Directions for this task:
Could you output exactly the lines running from the one containing "none -> white brick B1:G2 level 1" to the final line of the listing below, leaving out pictures?

Information supplied:
= = = =

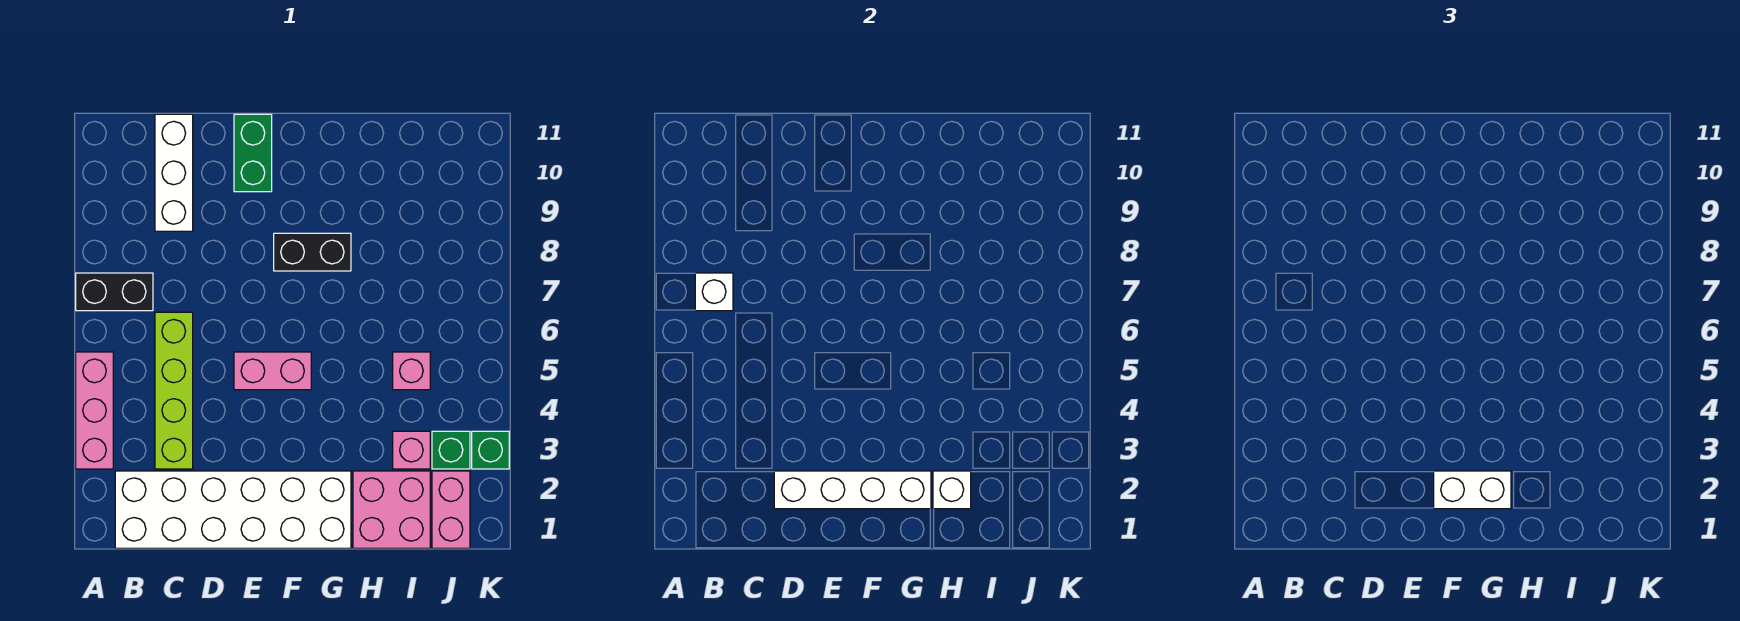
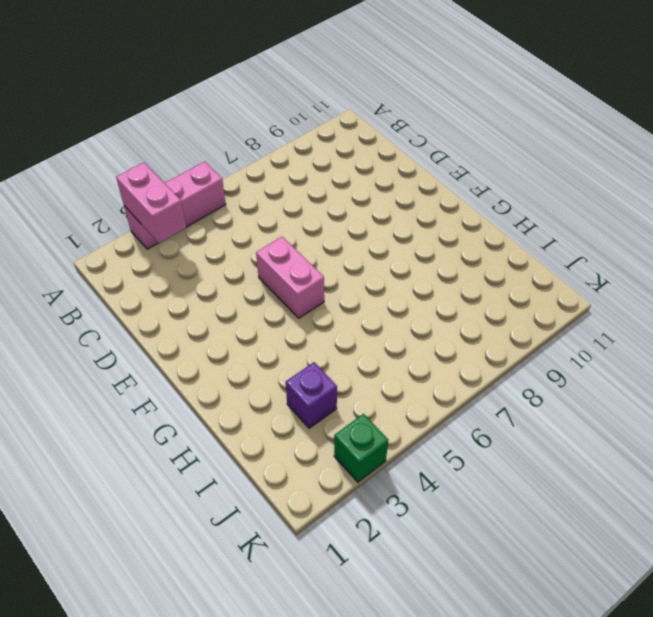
pink brick A3:B3 level 2 -> pink brick J1:J2 level 1
purple brick I3 level 1 -> pink brick I3 level 1
none -> black brick A7:B7 level 1
none -> white brick B1:G2 level 1
none -> lime brick C3:C6 level 1

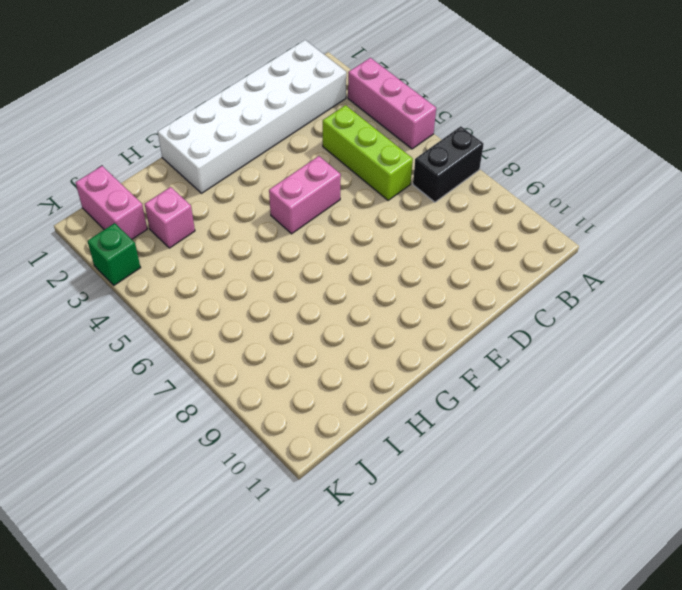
lime brick C4:C6 level 1 -> lime brick C3:C6 level 1
none -> white brick C9:C11 level 1
none -> green brick E10:E11 level 1
none -> black brick F8:G8 level 1

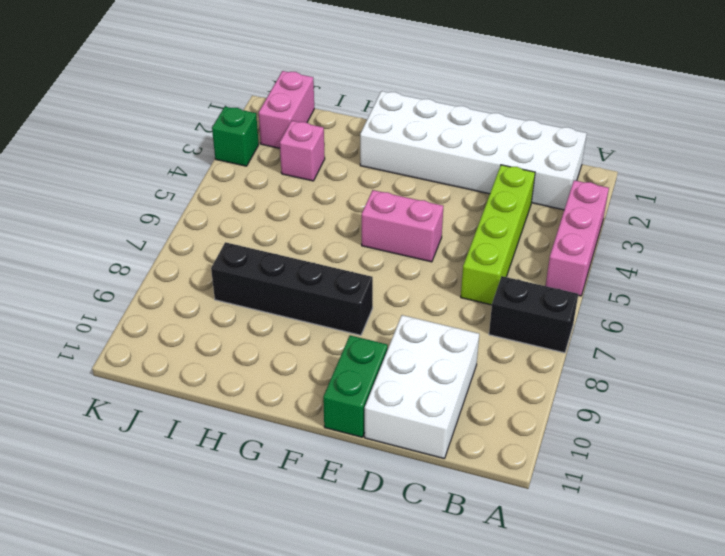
white brick C9:D11 level 1 -> white brick C9:C11 level 1
black brick F8:I8 level 1 -> black brick F8:G8 level 1
none -> pink brick H1:I2 level 1
none -> pink brick I5 level 1
none -> green brick J3 level 1

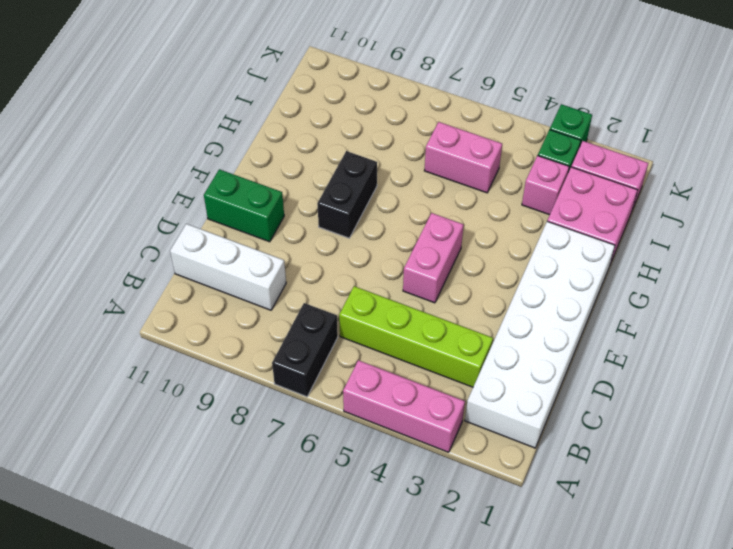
pink brick I5:I6 level 1 -> pink brick I5 level 1
none -> white brick B7 level 2
none -> white brick D2:G2 level 2
none -> white brick H2 level 2

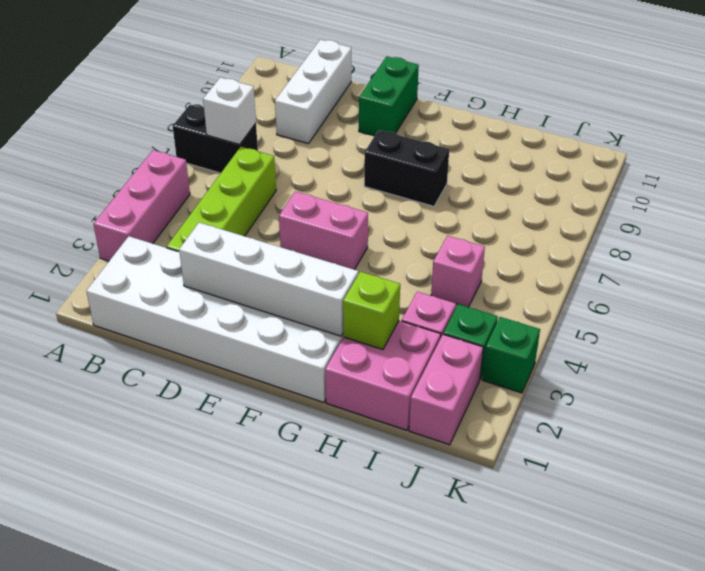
lime brick H2 level 2 -> white brick H2 level 2
none -> white brick F2:G2 level 3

= = = =

Written solution:
none -> white brick B1:G2 level 1
none -> lime brick C3:C6 level 1

lime brick C4:C6 level 1 -> lime brick C3:C6 level 1
none -> white brick C9:C11 level 1
none -> green brick E10:E11 level 1
none -> black brick F8:G8 level 1

white brick C9:D11 level 1 -> white brick C9:C11 level 1
black brick F8:I8 level 1 -> black brick F8:G8 level 1
none -> pink brick H1:I2 level 1
none -> pink brick I5 level 1
none -> green brick J3 level 1

pink brick I5:I6 level 1 -> pink brick I5 level 1
none -> white brick B7 level 2
none -> white brick D2:G2 level 2
none -> white brick H2 level 2

lime brick H2 level 2 -> white brick H2 level 2
none -> white brick F2:G2 level 3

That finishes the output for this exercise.